[Provided information start]
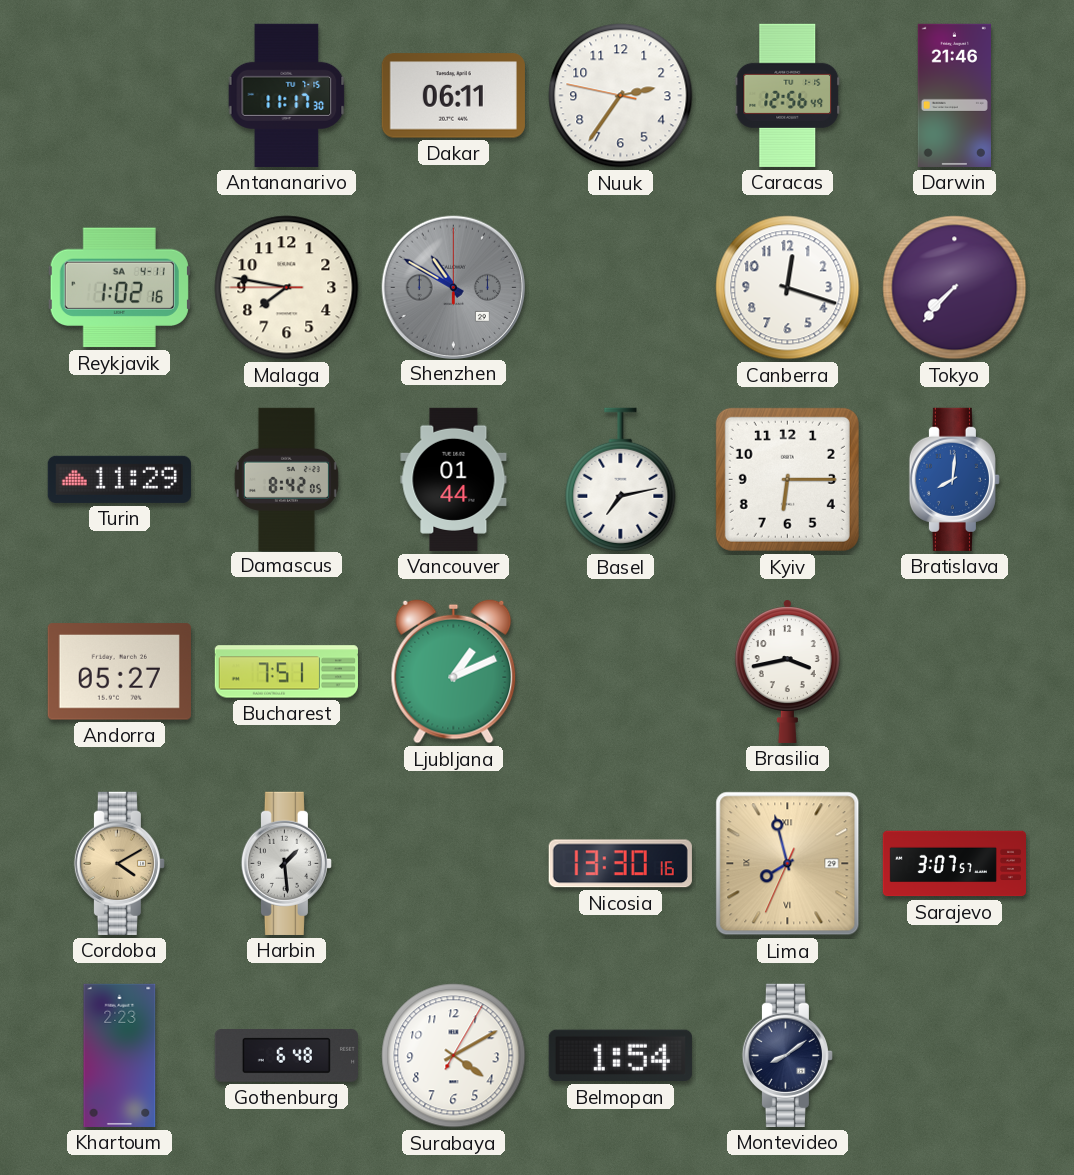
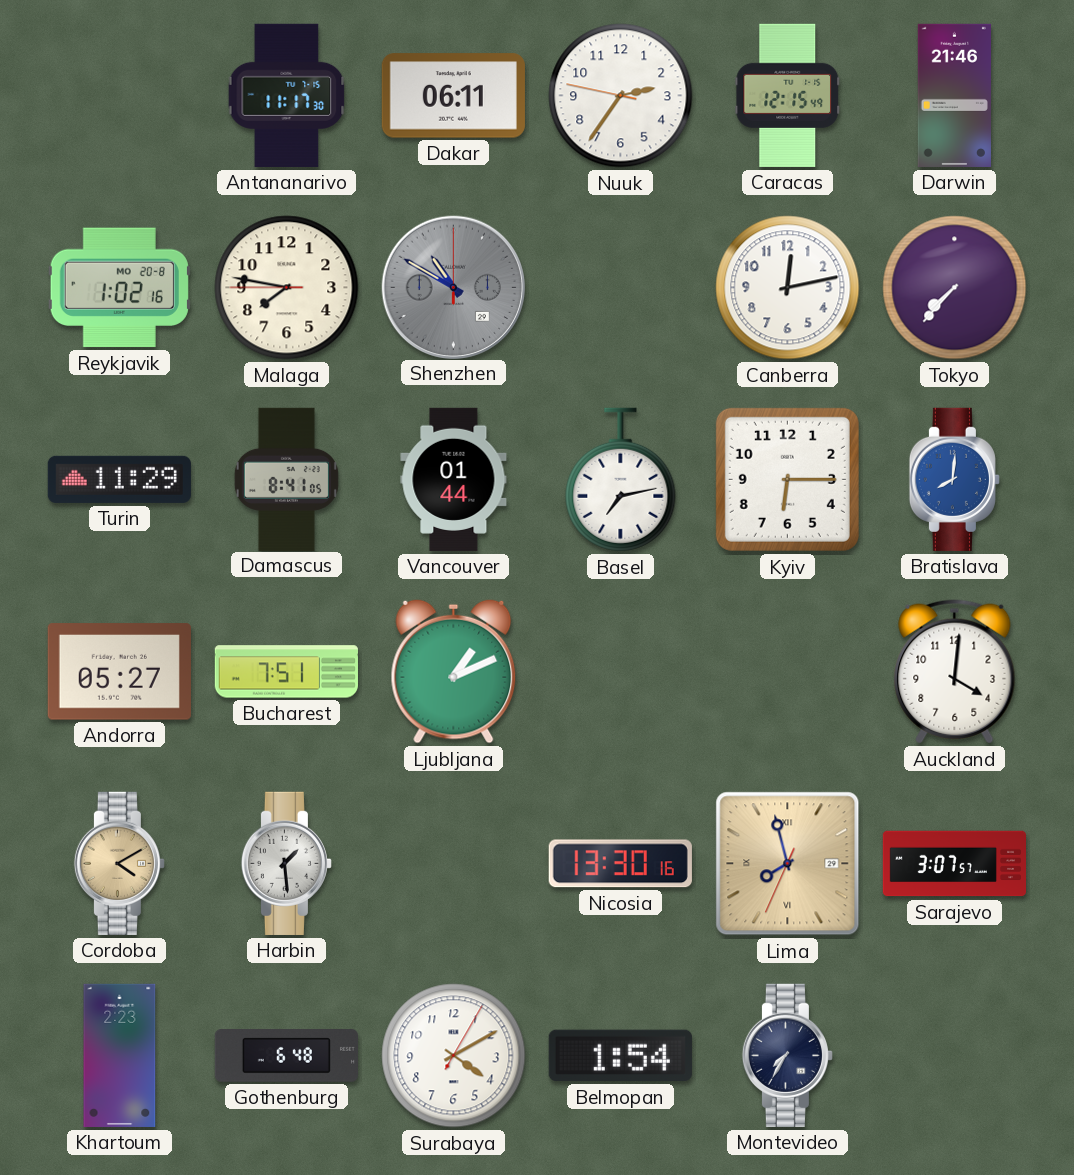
Caracas: 12:56 -> 12:15
Reykjavik date: SA 4-11 -> MO 20-8
Canberra: 12:18 -> 12:13
Damascus: 8:42 -> 8:41
Brasilia: 3:43 -> none
Auckland: none -> 4:01
Montevideo: 8:09 -> 7:35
[Provided information end]
Exercise
Count the lines in the listing that contain the string "none", and reply with that number alone.

Solved problem
2